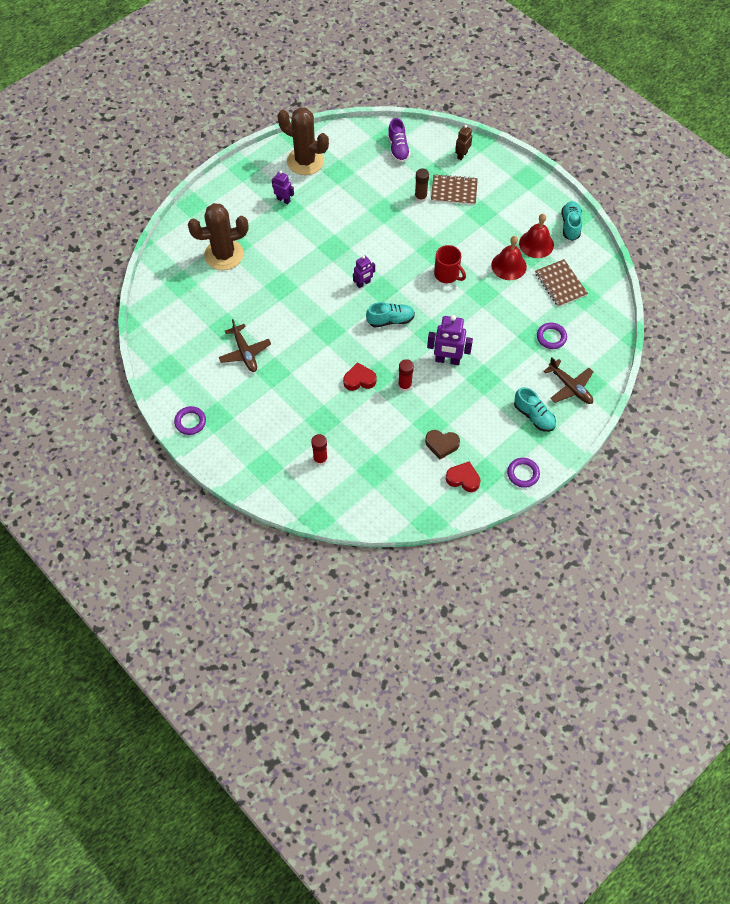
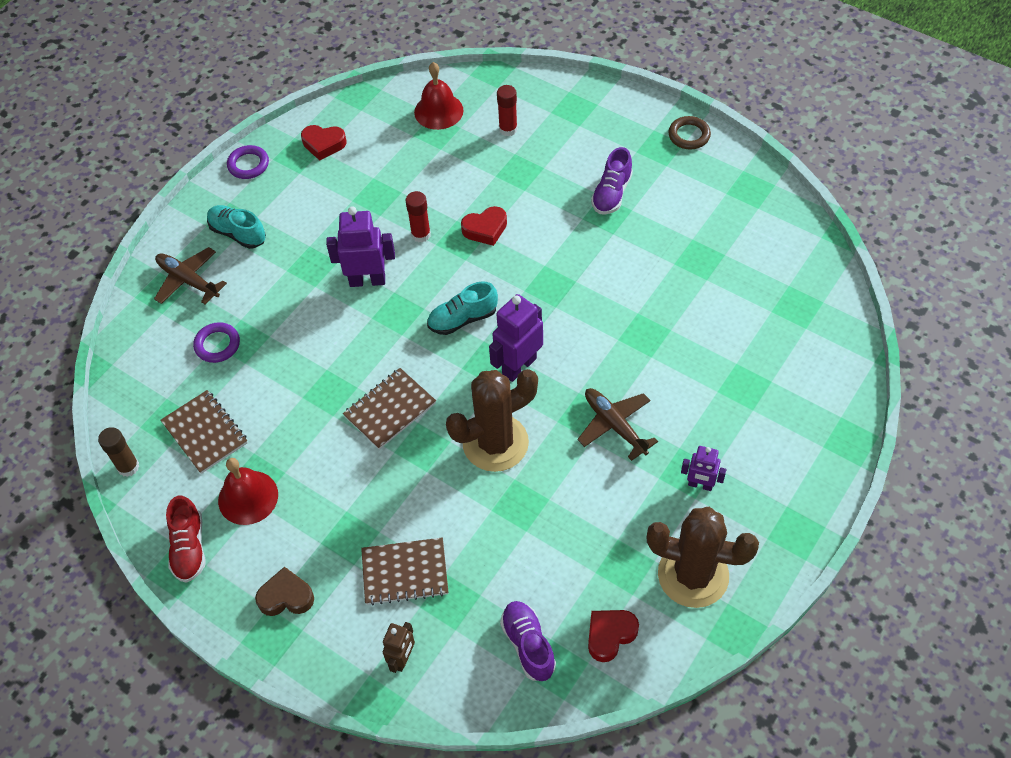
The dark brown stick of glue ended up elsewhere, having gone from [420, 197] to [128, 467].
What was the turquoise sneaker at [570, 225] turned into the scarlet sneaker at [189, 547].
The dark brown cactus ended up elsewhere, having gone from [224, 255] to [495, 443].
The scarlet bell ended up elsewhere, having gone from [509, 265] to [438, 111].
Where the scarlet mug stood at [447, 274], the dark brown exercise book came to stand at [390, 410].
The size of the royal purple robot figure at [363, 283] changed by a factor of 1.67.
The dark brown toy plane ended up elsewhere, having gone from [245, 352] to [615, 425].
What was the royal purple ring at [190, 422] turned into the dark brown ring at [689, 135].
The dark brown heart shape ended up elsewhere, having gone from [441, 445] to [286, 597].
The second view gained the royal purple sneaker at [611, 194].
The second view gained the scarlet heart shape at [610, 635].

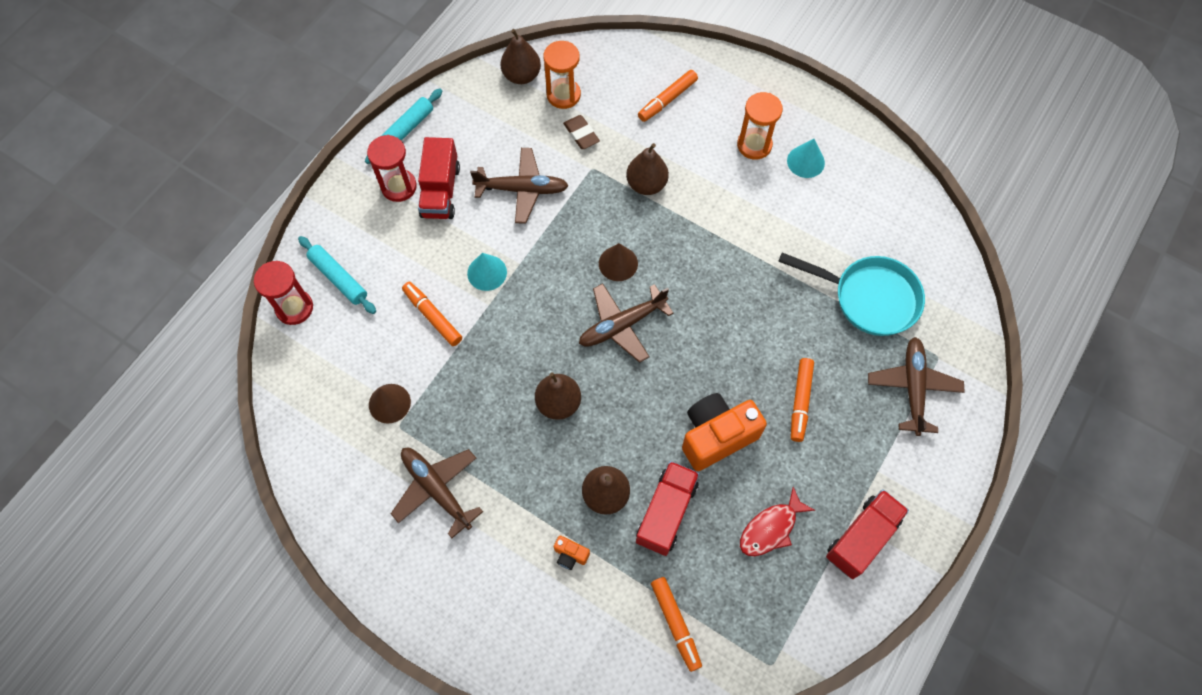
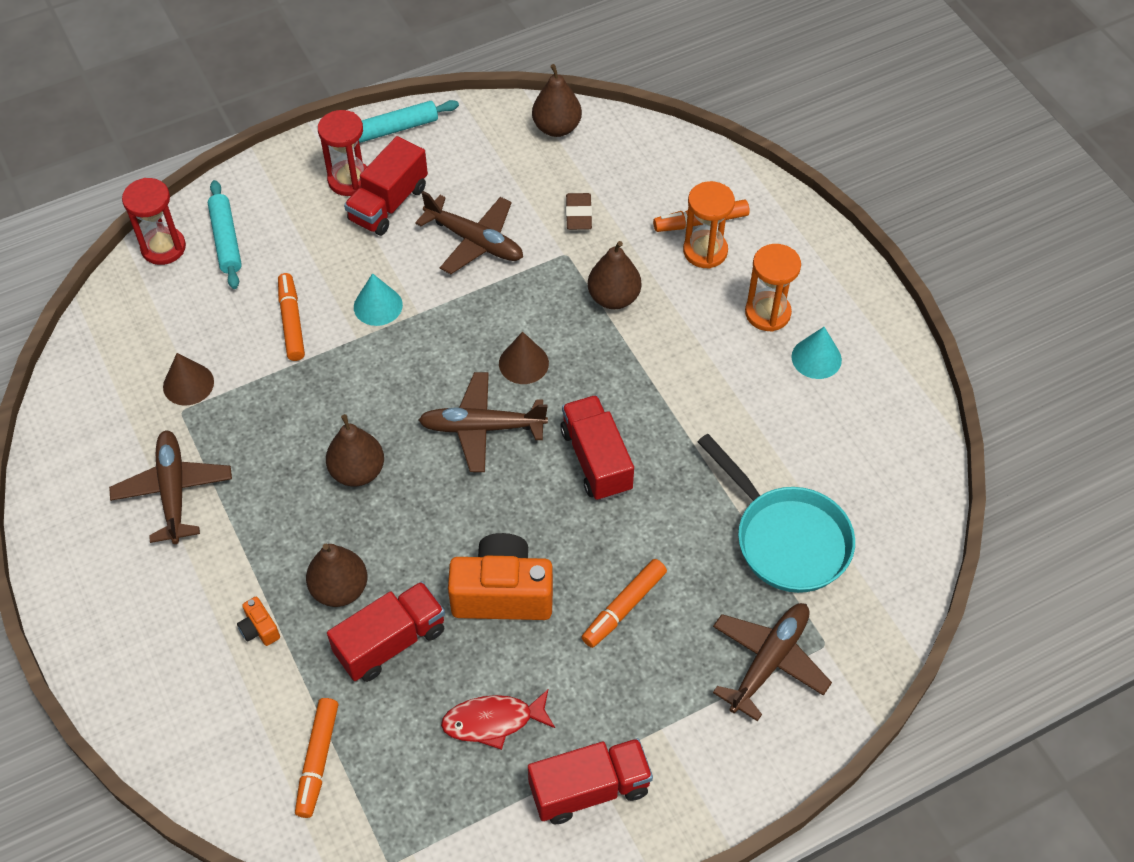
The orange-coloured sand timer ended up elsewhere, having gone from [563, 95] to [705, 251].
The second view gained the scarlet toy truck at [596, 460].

About this task ->
Wherever a picture appears in the material above, skip it and copy the rest without change.

Response box ->
The dark brown stick of glue ended up elsewhere, having gone from [420, 197] to [128, 467].
What was the turquoise sneaker at [570, 225] turned into the scarlet sneaker at [189, 547].
The dark brown cactus ended up elsewhere, having gone from [224, 255] to [495, 443].
The scarlet bell ended up elsewhere, having gone from [509, 265] to [438, 111].
Where the scarlet mug stood at [447, 274], the dark brown exercise book came to stand at [390, 410].
The size of the royal purple robot figure at [363, 283] changed by a factor of 1.67.
The dark brown toy plane ended up elsewhere, having gone from [245, 352] to [615, 425].
What was the royal purple ring at [190, 422] turned into the dark brown ring at [689, 135].
The dark brown heart shape ended up elsewhere, having gone from [441, 445] to [286, 597].
The second view gained the royal purple sneaker at [611, 194].
The second view gained the scarlet heart shape at [610, 635].

The orange-coloured sand timer ended up elsewhere, having gone from [563, 95] to [705, 251].
The second view gained the scarlet toy truck at [596, 460].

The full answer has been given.